◆ Stored data entries
↓

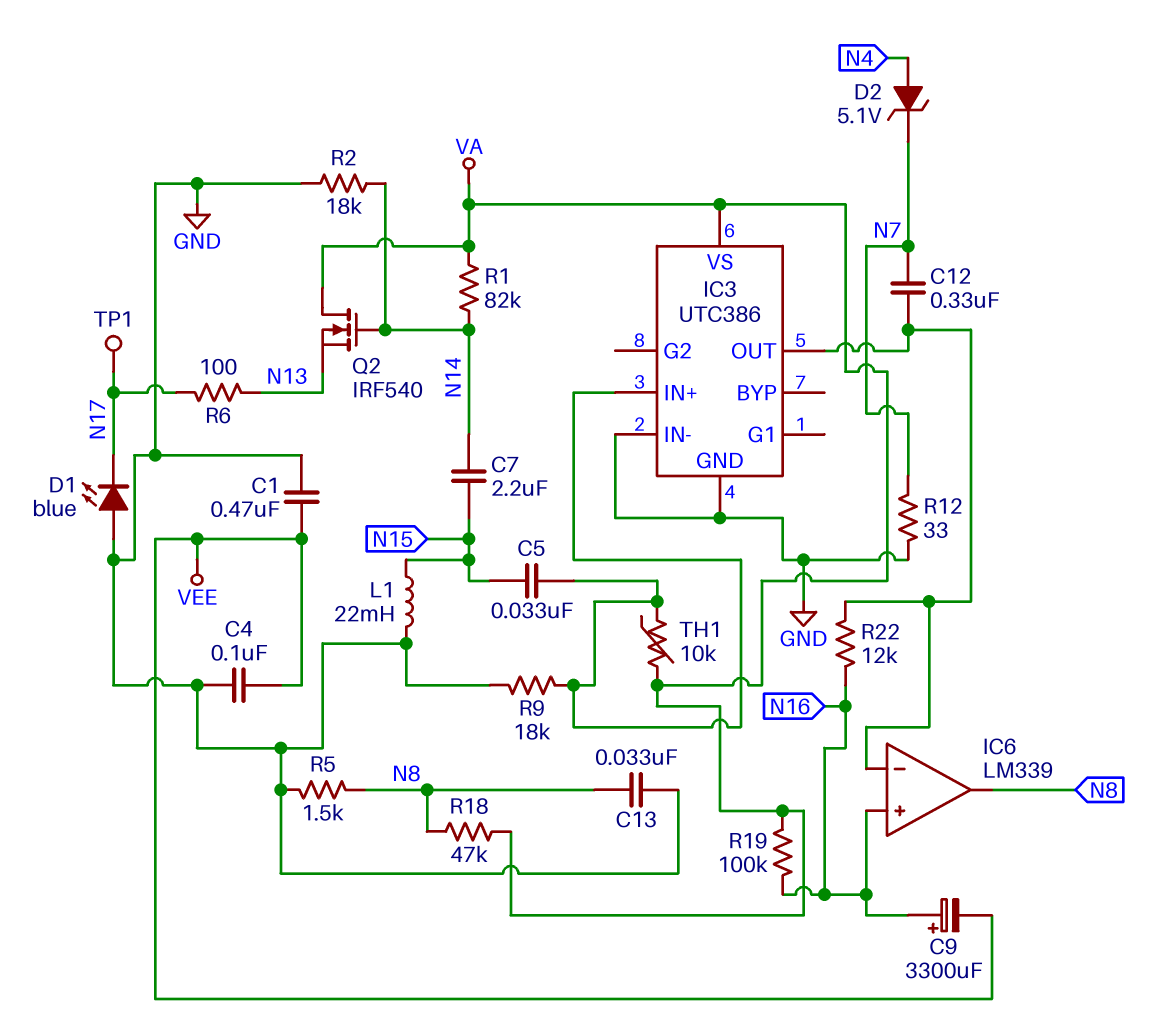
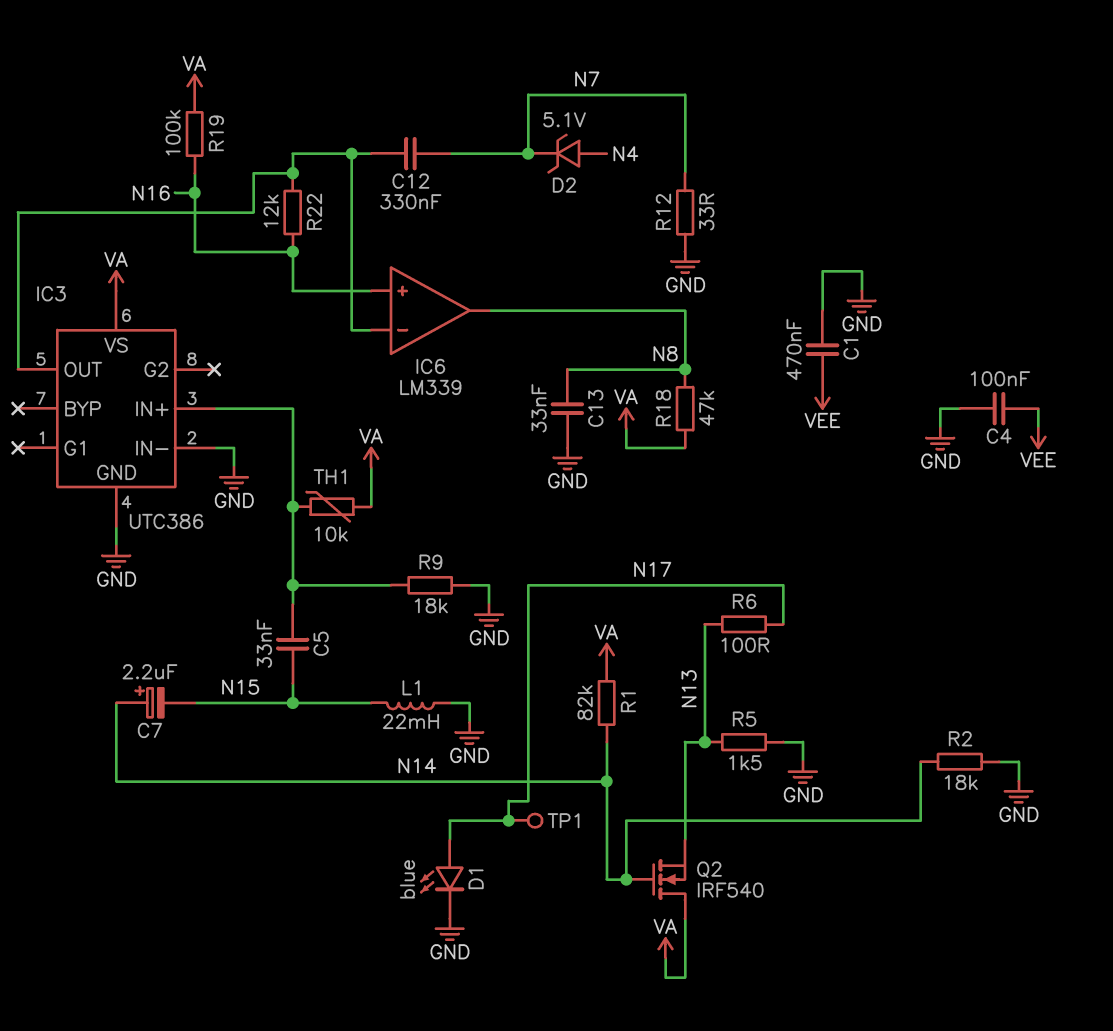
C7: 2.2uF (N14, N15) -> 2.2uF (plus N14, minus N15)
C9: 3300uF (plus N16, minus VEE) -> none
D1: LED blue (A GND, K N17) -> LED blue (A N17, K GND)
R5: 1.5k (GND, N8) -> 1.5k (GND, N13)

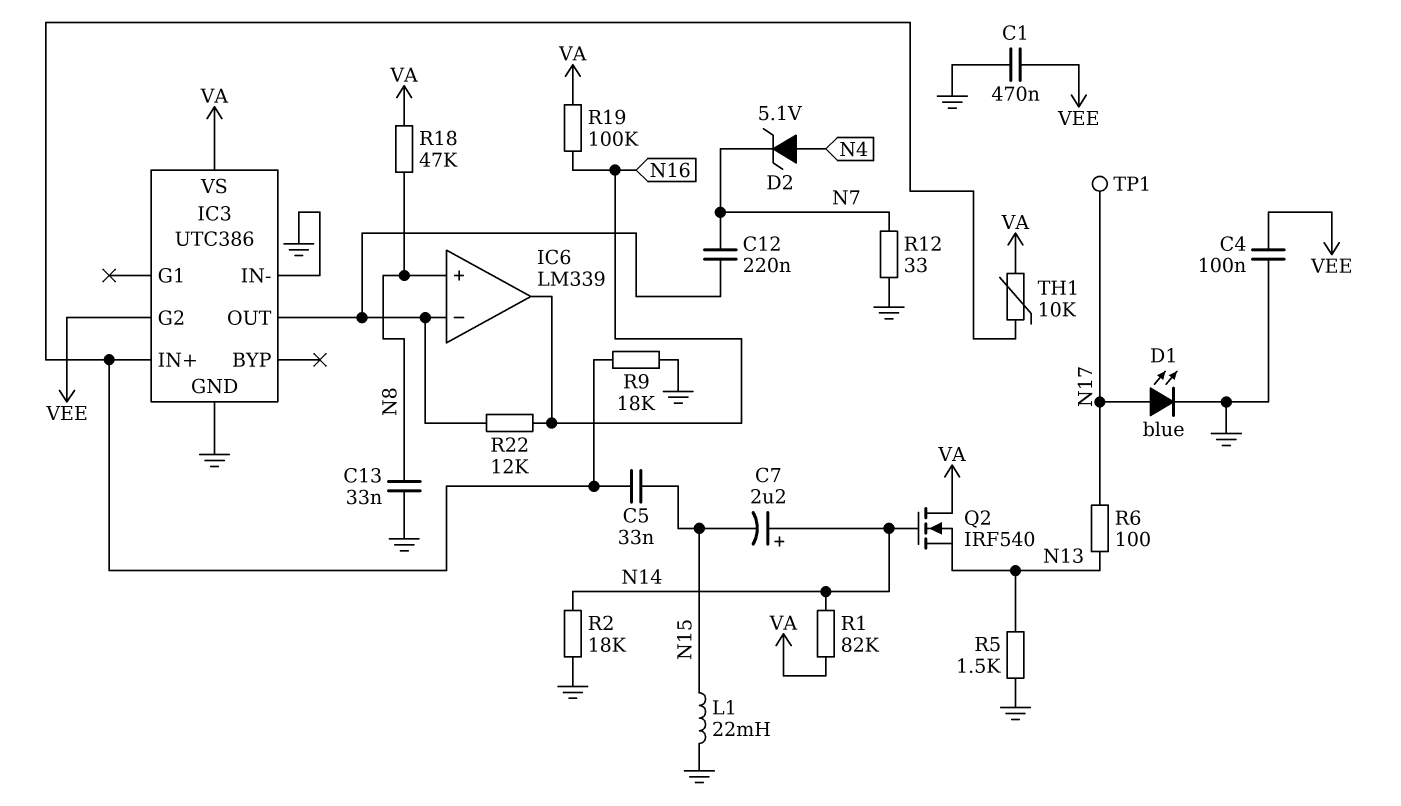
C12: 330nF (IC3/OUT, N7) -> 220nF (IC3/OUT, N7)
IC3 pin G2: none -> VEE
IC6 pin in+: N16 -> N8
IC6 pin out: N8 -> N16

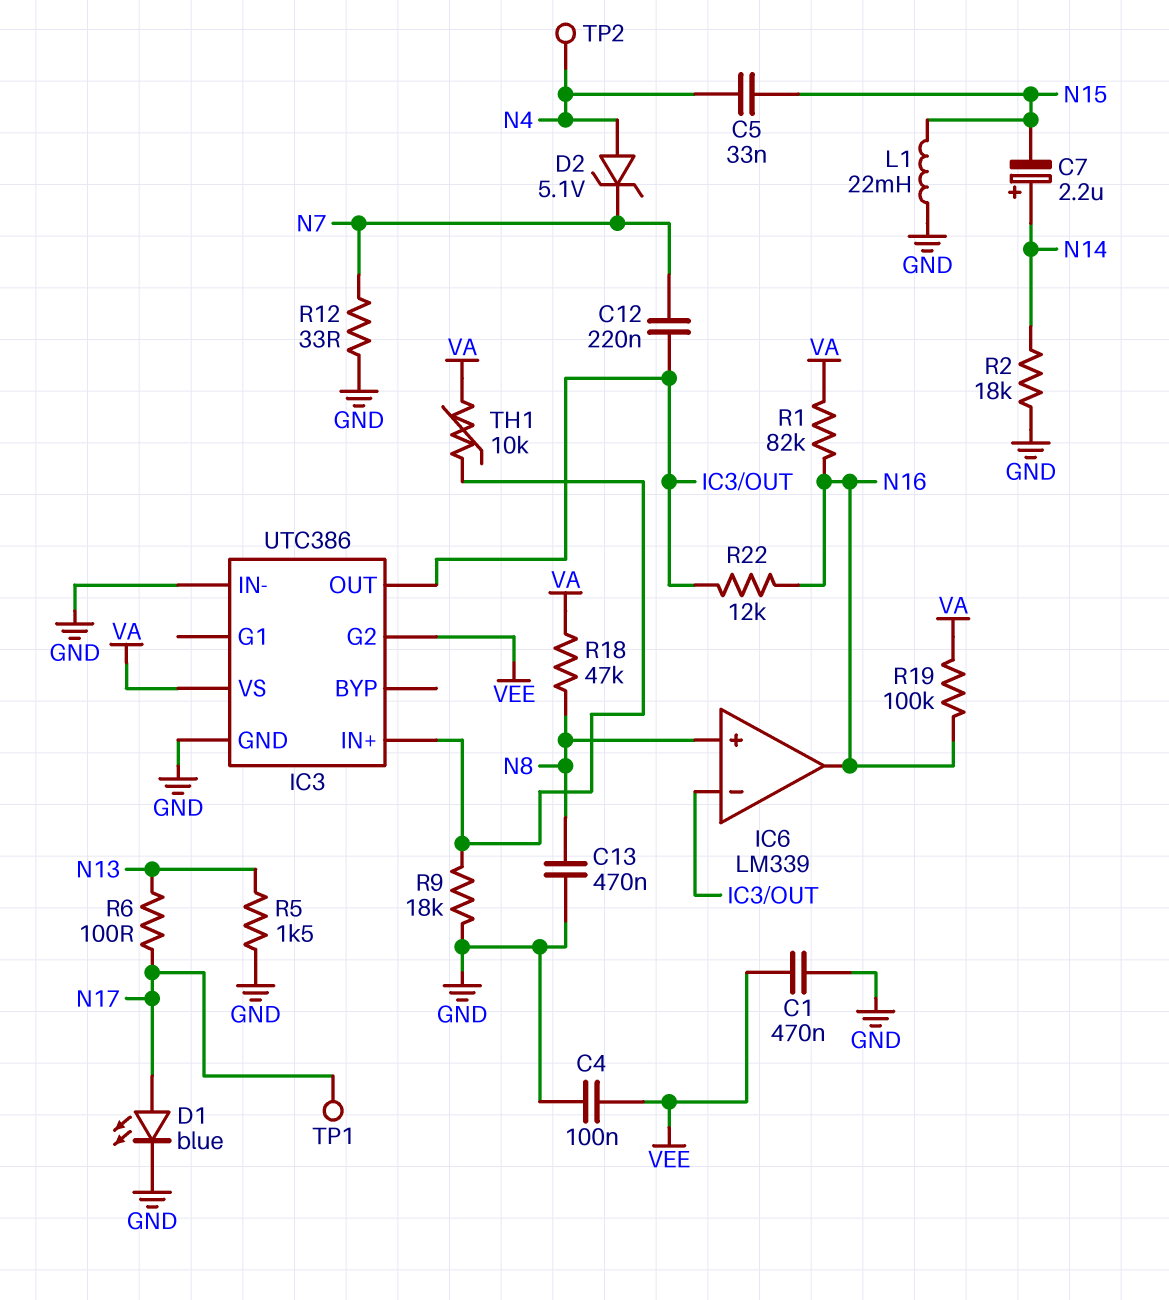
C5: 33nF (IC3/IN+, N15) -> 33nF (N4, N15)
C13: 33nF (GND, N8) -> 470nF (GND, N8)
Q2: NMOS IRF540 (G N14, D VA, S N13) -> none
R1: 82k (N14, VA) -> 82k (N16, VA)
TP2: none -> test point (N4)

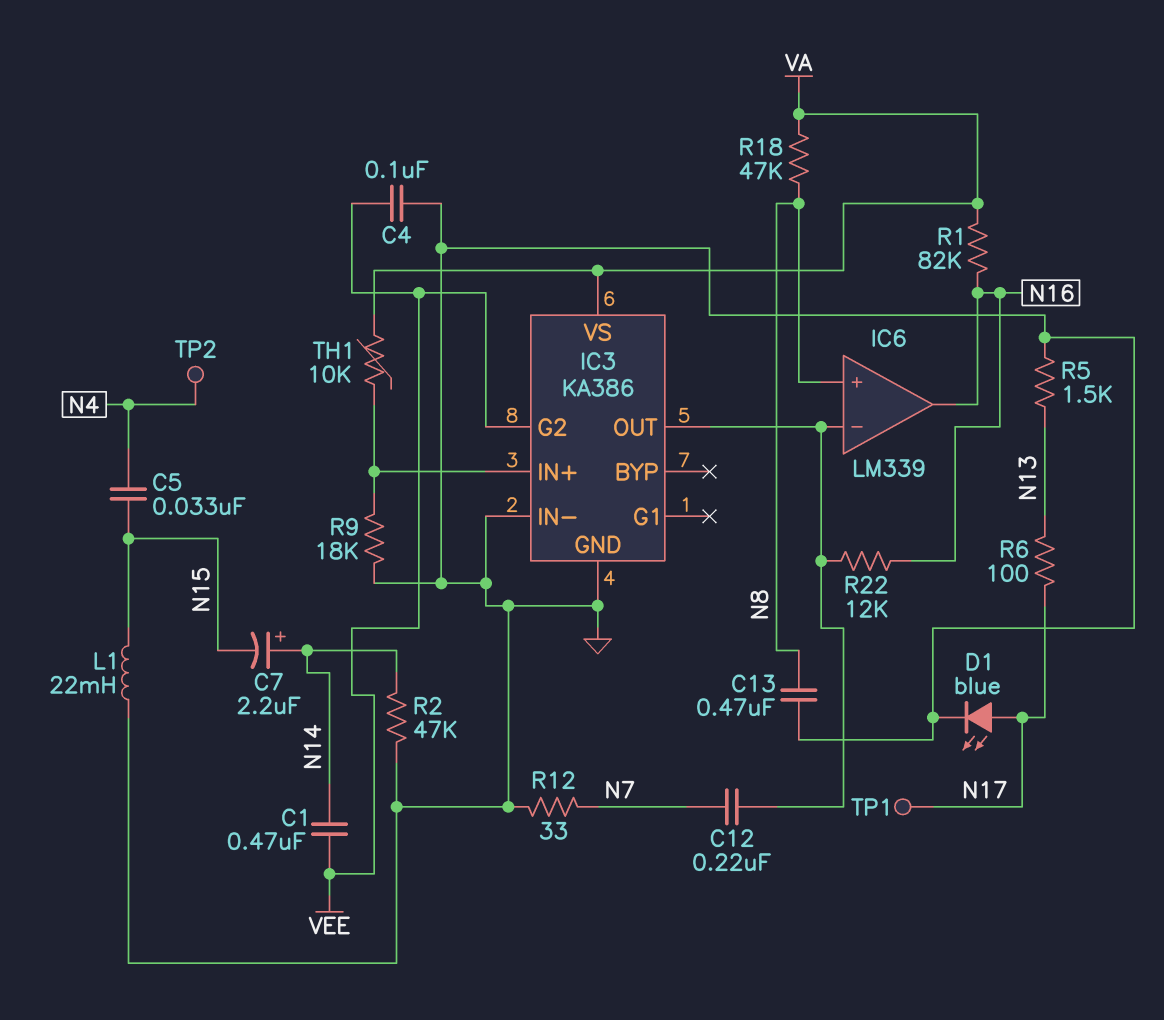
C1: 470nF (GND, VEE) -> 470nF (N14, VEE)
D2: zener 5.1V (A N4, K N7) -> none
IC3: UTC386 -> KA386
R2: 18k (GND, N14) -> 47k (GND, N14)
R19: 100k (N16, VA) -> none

↑

◆ Task directions
Would you write each entry out again exactly, omitting the images?

◆ Solution
C7: 2.2uF (N14, N15) -> 2.2uF (plus N14, minus N15)
C9: 3300uF (plus N16, minus VEE) -> none
D1: LED blue (A GND, K N17) -> LED blue (A N17, K GND)
R5: 1.5k (GND, N8) -> 1.5k (GND, N13)

C12: 330nF (IC3/OUT, N7) -> 220nF (IC3/OUT, N7)
IC3 pin G2: none -> VEE
IC6 pin in+: N16 -> N8
IC6 pin out: N8 -> N16

C5: 33nF (IC3/IN+, N15) -> 33nF (N4, N15)
C13: 33nF (GND, N8) -> 470nF (GND, N8)
Q2: NMOS IRF540 (G N14, D VA, S N13) -> none
R1: 82k (N14, VA) -> 82k (N16, VA)
TP2: none -> test point (N4)

C1: 470nF (GND, VEE) -> 470nF (N14, VEE)
D2: zener 5.1V (A N4, K N7) -> none
IC3: UTC386 -> KA386
R2: 18k (GND, N14) -> 47k (GND, N14)
R19: 100k (N16, VA) -> none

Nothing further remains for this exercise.